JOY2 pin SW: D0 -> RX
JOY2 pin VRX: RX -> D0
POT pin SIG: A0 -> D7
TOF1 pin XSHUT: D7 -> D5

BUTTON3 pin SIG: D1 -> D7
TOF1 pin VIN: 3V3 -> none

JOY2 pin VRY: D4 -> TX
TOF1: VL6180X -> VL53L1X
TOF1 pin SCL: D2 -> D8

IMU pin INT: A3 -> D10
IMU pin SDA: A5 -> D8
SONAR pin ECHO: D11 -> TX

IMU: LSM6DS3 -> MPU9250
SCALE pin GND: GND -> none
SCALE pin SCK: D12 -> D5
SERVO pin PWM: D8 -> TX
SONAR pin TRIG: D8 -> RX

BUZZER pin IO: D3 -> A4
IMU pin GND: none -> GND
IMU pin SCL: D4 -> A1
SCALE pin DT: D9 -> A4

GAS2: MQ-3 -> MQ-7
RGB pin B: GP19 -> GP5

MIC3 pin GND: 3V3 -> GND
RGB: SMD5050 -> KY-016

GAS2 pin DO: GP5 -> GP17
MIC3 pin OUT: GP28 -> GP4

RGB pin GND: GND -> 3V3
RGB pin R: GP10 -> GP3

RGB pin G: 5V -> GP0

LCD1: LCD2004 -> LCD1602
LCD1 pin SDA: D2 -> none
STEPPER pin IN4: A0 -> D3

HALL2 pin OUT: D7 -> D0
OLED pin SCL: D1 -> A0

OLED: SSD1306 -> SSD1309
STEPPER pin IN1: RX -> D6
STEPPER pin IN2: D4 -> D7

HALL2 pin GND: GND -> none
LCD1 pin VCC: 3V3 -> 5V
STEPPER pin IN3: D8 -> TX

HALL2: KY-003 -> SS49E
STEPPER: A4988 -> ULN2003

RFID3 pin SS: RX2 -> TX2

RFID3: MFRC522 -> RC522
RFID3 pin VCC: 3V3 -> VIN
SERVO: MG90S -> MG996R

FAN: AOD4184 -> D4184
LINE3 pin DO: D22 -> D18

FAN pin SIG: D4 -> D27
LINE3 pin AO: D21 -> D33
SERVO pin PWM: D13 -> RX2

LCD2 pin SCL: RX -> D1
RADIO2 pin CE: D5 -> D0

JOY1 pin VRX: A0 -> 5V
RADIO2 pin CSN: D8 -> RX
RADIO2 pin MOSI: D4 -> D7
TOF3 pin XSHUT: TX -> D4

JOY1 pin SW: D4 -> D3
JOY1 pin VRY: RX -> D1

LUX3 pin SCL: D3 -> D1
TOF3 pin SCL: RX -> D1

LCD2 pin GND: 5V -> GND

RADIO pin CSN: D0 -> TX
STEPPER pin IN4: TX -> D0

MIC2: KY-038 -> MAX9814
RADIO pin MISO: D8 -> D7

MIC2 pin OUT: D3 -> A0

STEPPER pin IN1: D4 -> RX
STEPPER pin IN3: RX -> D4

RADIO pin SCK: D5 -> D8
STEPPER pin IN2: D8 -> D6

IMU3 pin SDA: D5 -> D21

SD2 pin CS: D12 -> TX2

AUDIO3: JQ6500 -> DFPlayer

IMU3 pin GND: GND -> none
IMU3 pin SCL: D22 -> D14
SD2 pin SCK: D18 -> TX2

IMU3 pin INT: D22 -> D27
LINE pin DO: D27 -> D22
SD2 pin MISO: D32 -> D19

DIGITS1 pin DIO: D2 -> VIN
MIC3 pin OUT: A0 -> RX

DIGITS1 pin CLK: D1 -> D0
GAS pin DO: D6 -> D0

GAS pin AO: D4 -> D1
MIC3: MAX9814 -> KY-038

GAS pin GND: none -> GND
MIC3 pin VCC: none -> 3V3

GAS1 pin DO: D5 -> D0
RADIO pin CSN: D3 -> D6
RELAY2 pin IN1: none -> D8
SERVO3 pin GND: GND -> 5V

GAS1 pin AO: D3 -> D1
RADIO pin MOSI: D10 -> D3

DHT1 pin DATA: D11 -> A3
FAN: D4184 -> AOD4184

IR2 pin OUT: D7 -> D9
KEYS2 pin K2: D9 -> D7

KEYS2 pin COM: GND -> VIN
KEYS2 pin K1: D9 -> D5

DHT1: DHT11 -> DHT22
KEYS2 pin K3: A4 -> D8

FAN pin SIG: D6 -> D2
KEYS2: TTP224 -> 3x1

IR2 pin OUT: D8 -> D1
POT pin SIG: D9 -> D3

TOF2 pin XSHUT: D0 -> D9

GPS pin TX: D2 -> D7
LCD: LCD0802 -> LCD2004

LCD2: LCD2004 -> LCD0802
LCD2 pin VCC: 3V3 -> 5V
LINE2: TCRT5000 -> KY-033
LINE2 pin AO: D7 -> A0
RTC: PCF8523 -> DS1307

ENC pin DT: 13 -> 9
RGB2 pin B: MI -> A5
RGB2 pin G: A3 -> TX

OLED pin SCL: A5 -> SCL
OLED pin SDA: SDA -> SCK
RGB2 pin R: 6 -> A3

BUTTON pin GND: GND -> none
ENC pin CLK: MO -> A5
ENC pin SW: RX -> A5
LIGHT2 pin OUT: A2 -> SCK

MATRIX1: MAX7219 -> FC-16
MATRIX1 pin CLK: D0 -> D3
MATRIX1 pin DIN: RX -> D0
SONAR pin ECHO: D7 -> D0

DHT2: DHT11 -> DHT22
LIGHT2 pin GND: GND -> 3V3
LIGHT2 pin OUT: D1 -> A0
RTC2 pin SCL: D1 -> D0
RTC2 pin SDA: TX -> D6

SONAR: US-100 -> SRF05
***
• **Brief**
Write down again, exactly as given, only the lines above that fall from the line with "LCD1: LCD2004 -> LCD1602" to the line with "RFID3: MFRC522 -> RC522", inclusive.

• **Expected output**
LCD1: LCD2004 -> LCD1602
LCD1 pin SDA: D2 -> none
STEPPER pin IN4: A0 -> D3

HALL2 pin OUT: D7 -> D0
OLED pin SCL: D1 -> A0

OLED: SSD1306 -> SSD1309
STEPPER pin IN1: RX -> D6
STEPPER pin IN2: D4 -> D7

HALL2 pin GND: GND -> none
LCD1 pin VCC: 3V3 -> 5V
STEPPER pin IN3: D8 -> TX

HALL2: KY-003 -> SS49E
STEPPER: A4988 -> ULN2003

RFID3 pin SS: RX2 -> TX2

RFID3: MFRC522 -> RC522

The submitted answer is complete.